- _EXERCISE AIM_
In the listing below, locate the line that contains "C6: 12pF (FILT, GND) -> 12pF (GND, VOL)" and the line that contains "U3 pin V+: +3V3 -> AMP2". Restate word for word those two lines and every line between them, and nothing else.

- _MATERIAL SHOWN_
Content starts

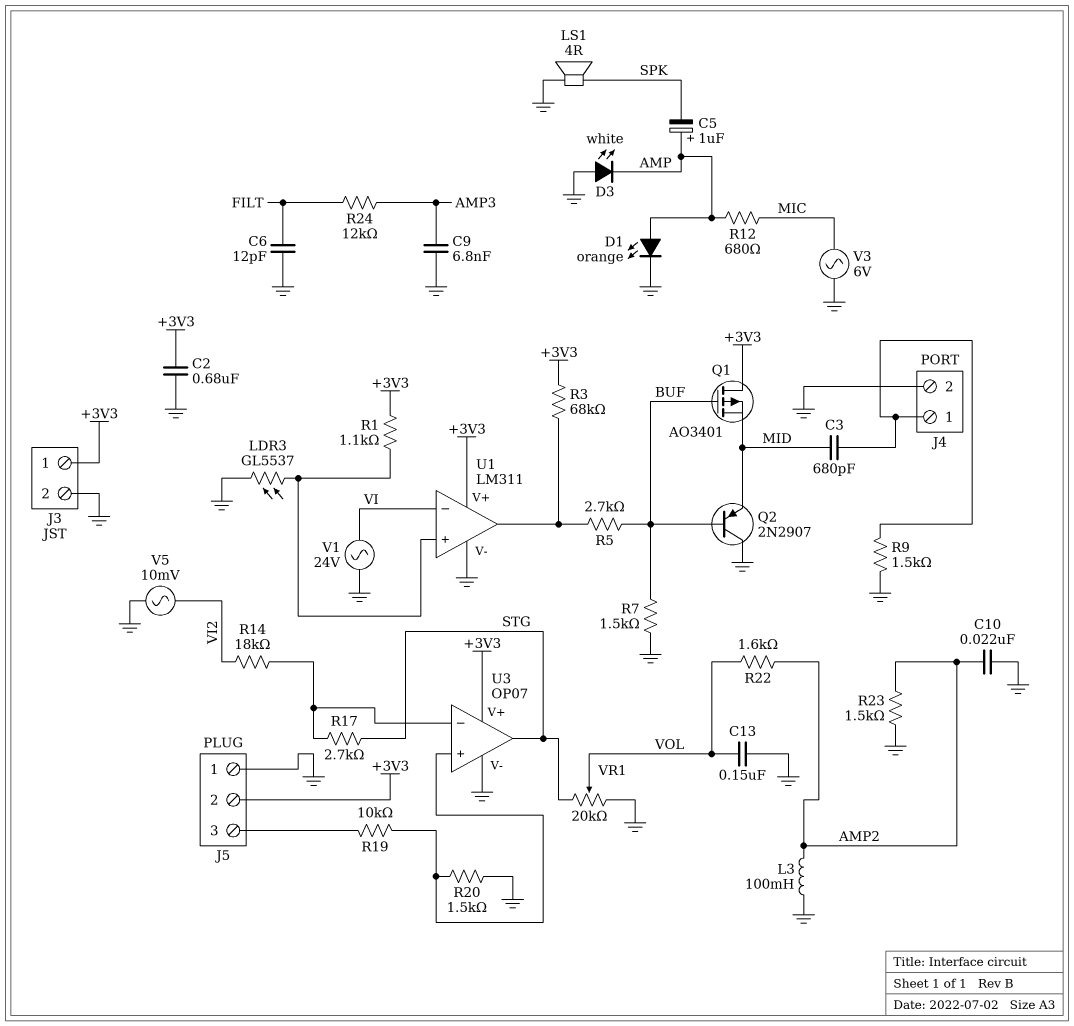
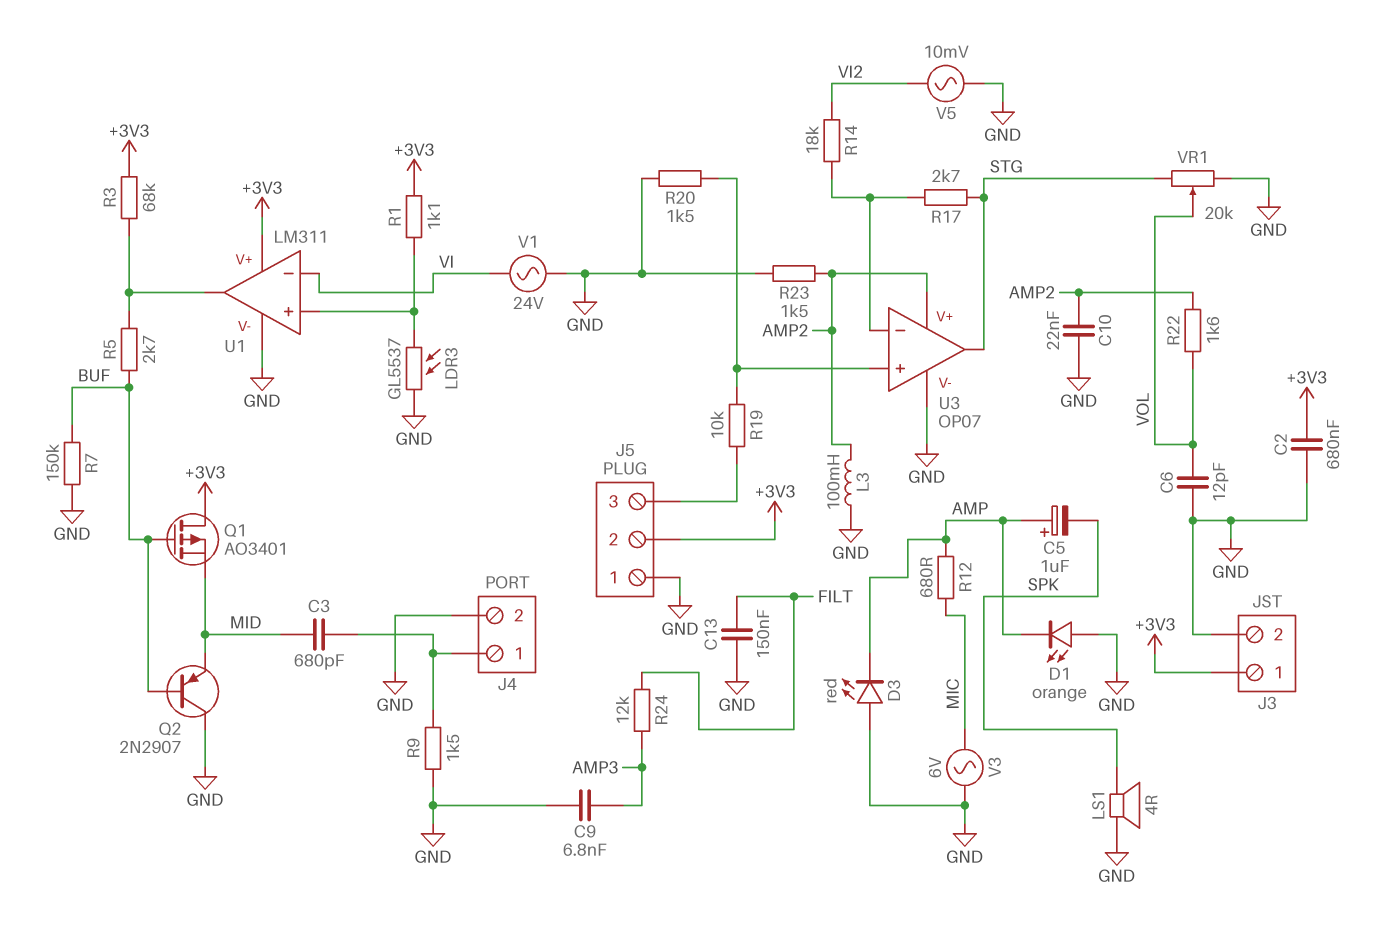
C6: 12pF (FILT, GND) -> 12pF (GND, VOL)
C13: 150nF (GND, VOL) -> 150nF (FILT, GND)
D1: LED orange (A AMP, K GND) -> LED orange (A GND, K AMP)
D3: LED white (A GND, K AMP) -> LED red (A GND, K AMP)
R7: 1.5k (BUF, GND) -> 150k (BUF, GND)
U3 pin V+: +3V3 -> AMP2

Content ends
Content starts

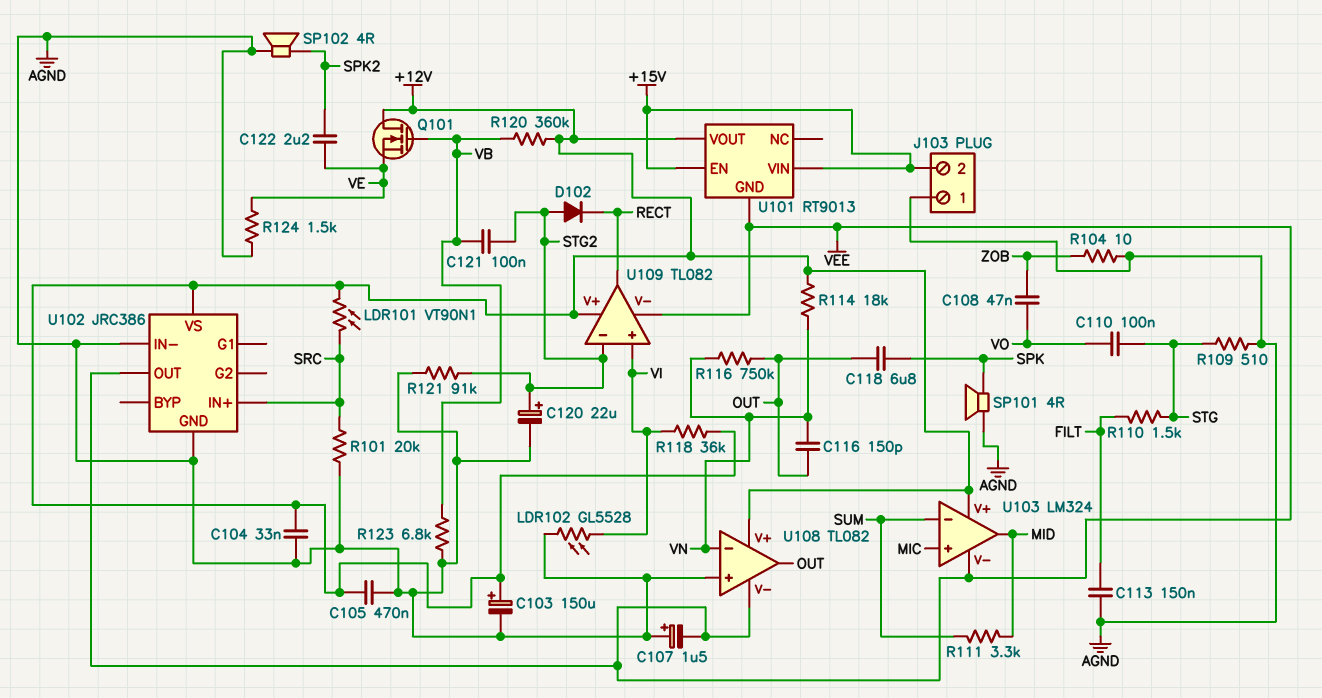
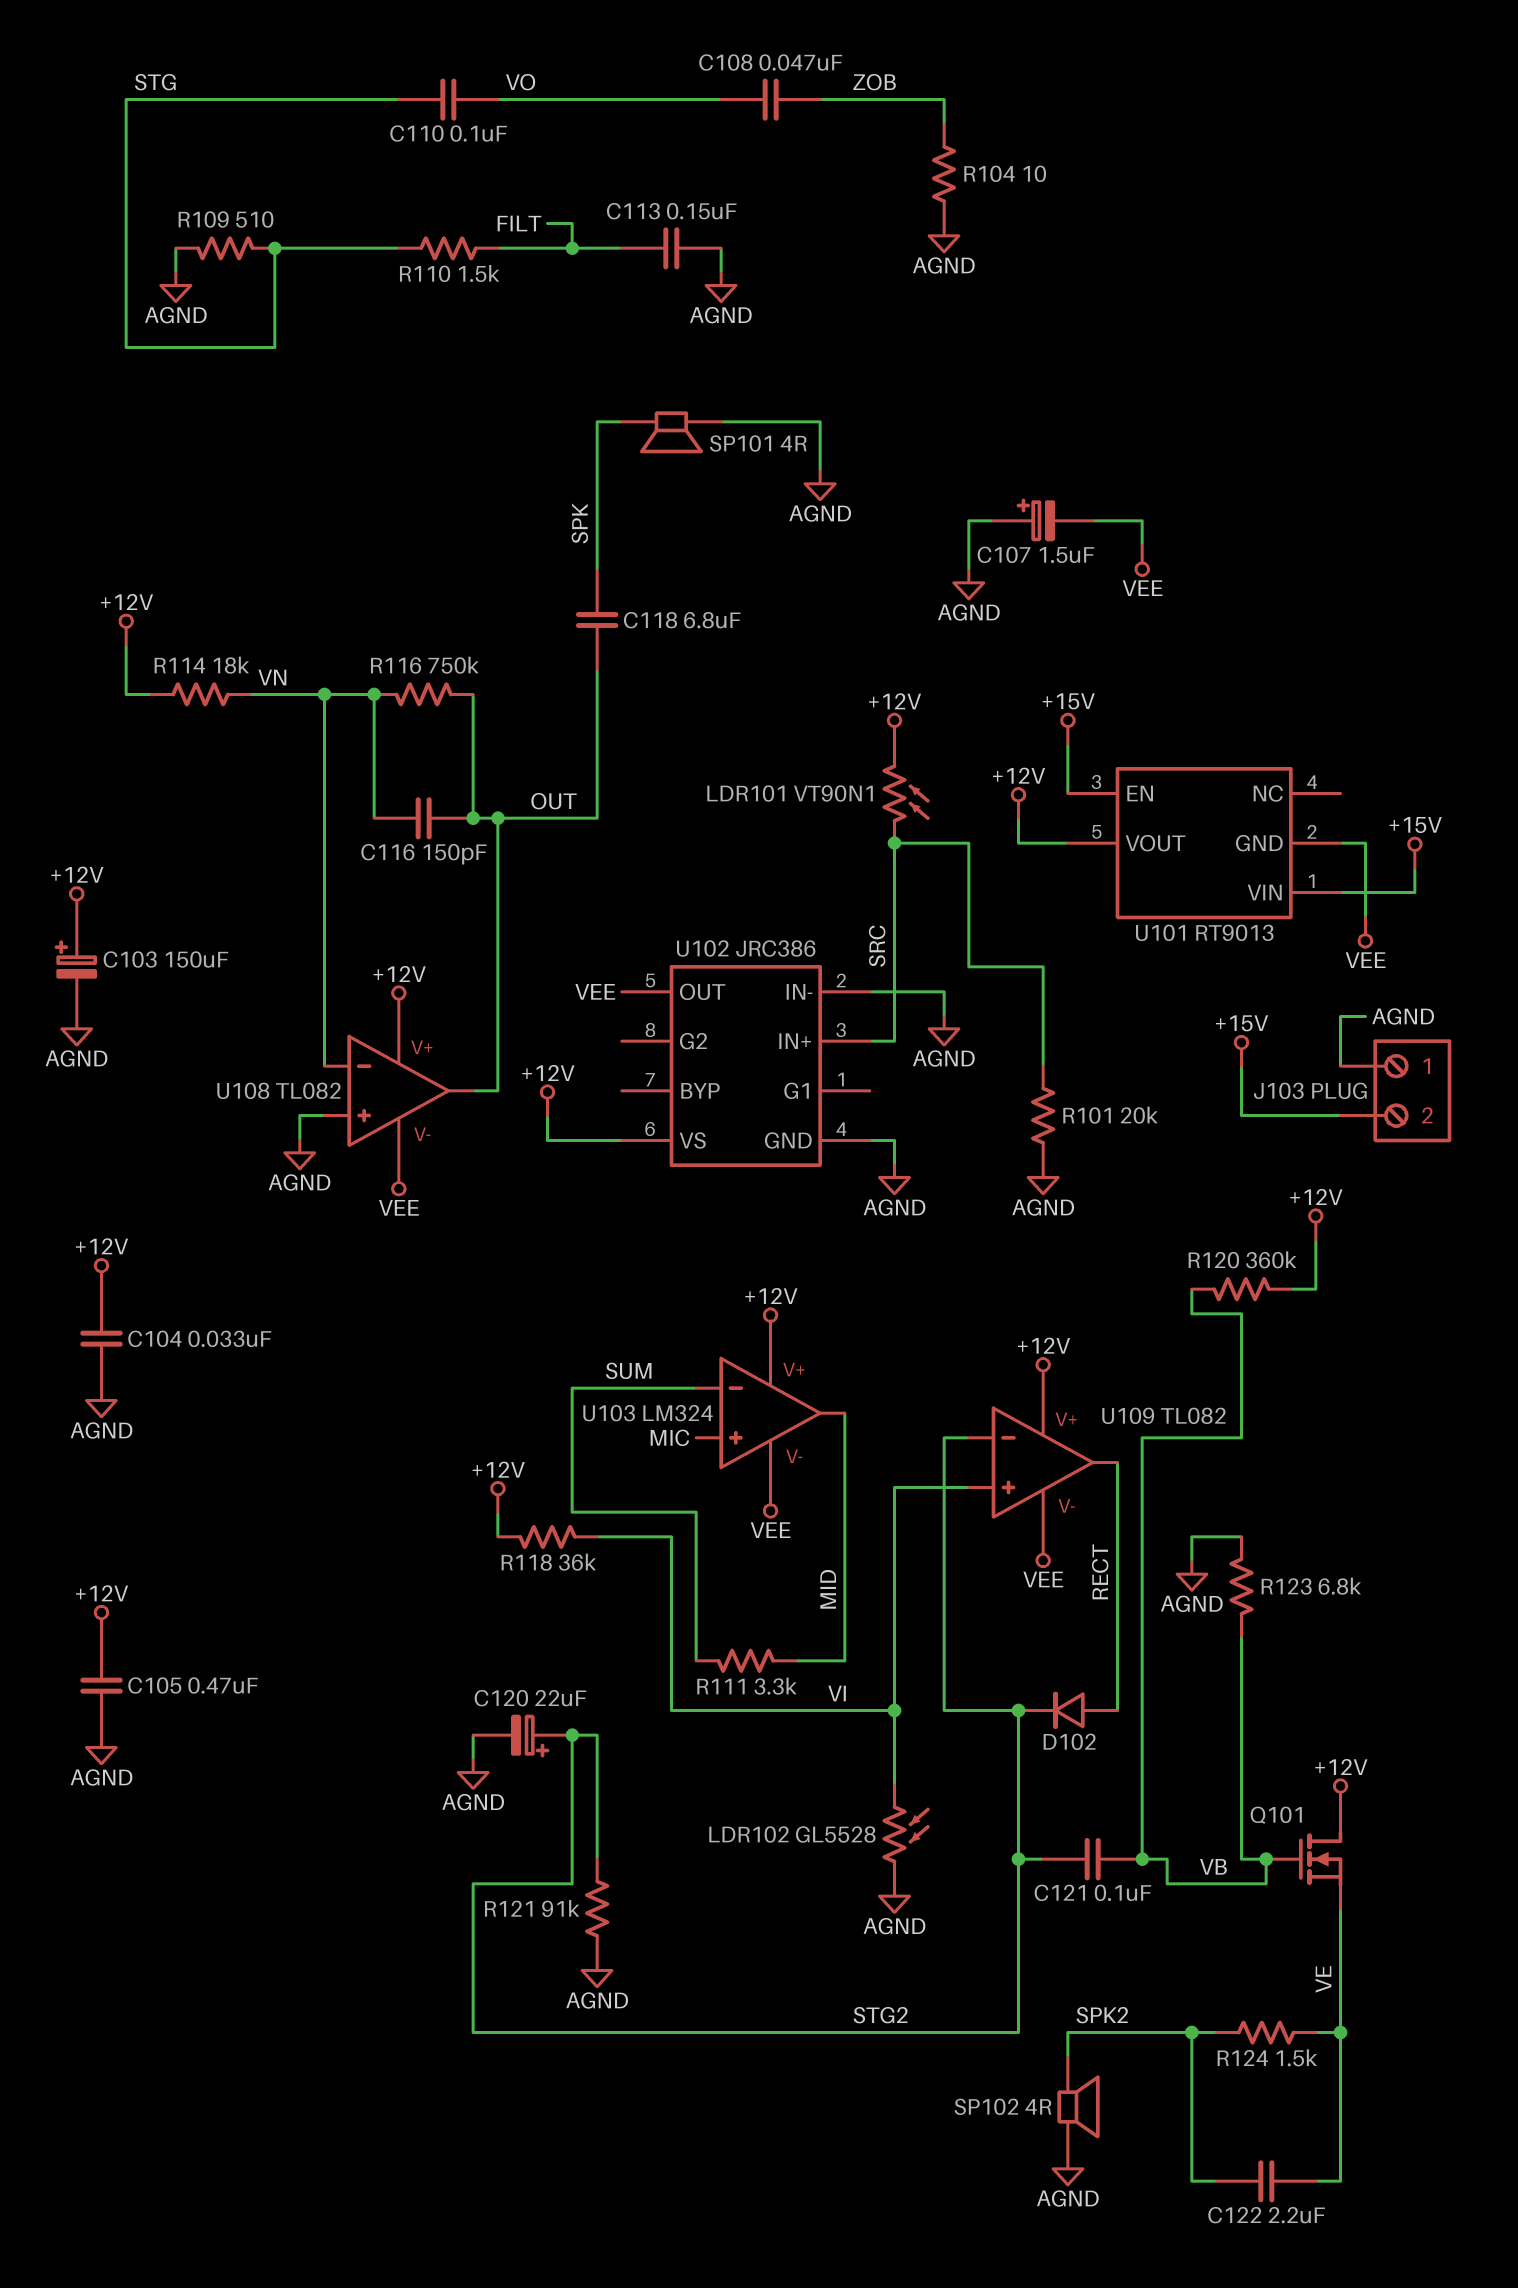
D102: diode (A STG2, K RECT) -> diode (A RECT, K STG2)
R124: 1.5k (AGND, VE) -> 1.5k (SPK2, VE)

Content ends
Content starts

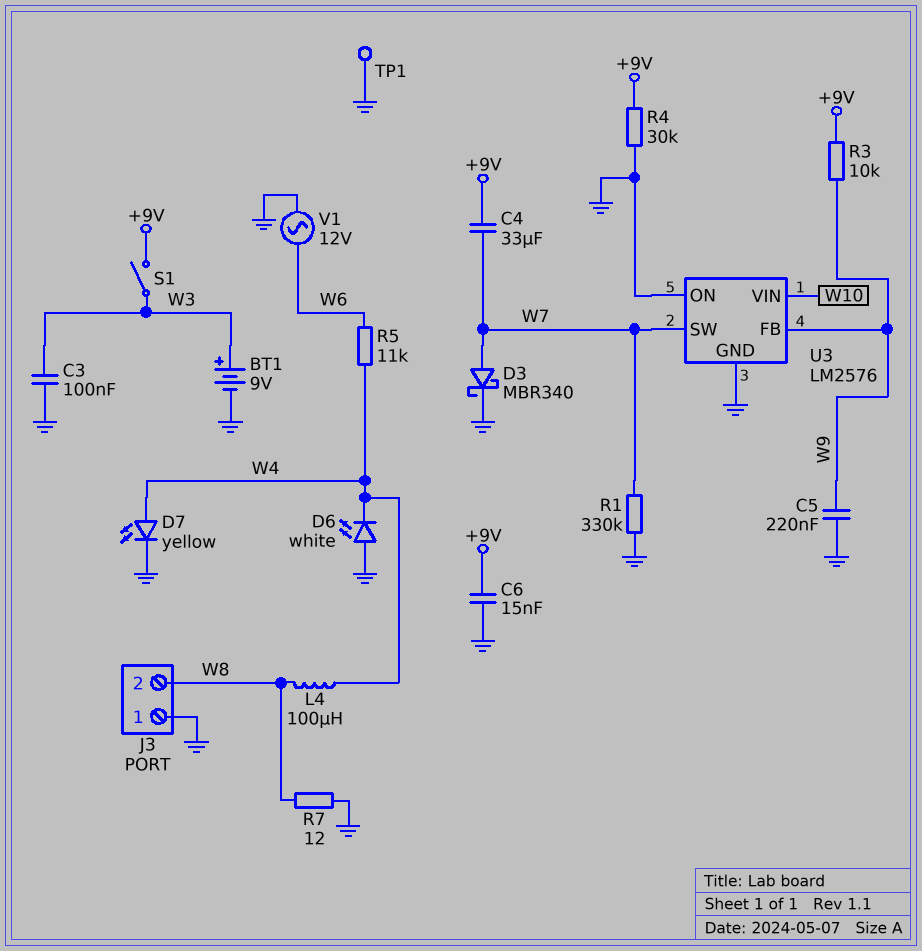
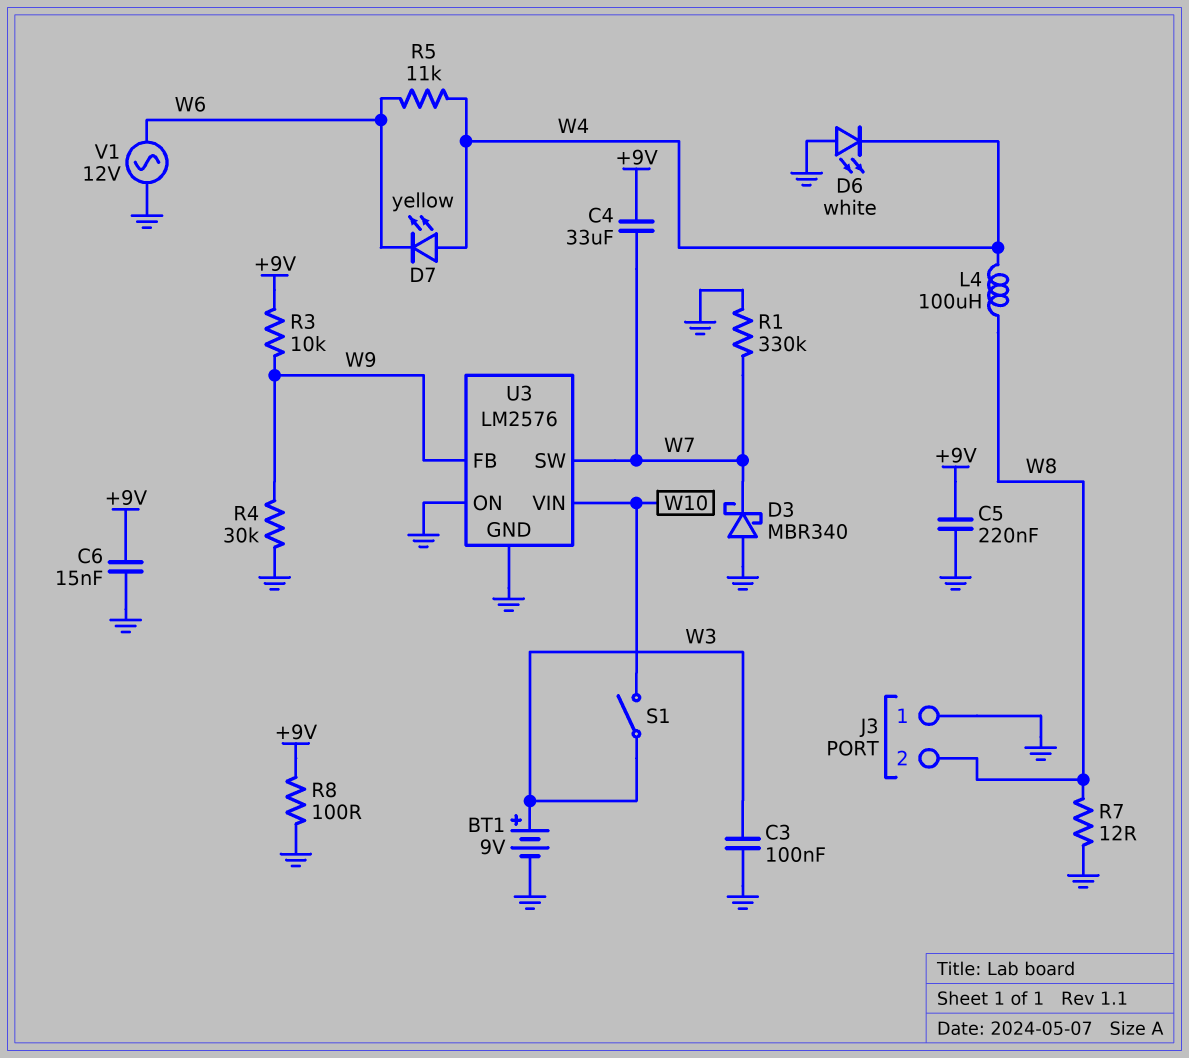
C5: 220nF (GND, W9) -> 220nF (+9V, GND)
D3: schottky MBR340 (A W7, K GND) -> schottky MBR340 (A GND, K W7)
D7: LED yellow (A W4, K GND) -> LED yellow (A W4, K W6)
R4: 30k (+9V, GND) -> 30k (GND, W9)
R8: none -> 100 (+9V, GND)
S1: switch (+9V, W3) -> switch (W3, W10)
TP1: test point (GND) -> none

Content ends

- _TASK ANSWER_
C6: 12pF (FILT, GND) -> 12pF (GND, VOL)
C13: 150nF (GND, VOL) -> 150nF (FILT, GND)
D1: LED orange (A AMP, K GND) -> LED orange (A GND, K AMP)
D3: LED white (A GND, K AMP) -> LED red (A GND, K AMP)
R7: 1.5k (BUF, GND) -> 150k (BUF, GND)
U3 pin V+: +3V3 -> AMP2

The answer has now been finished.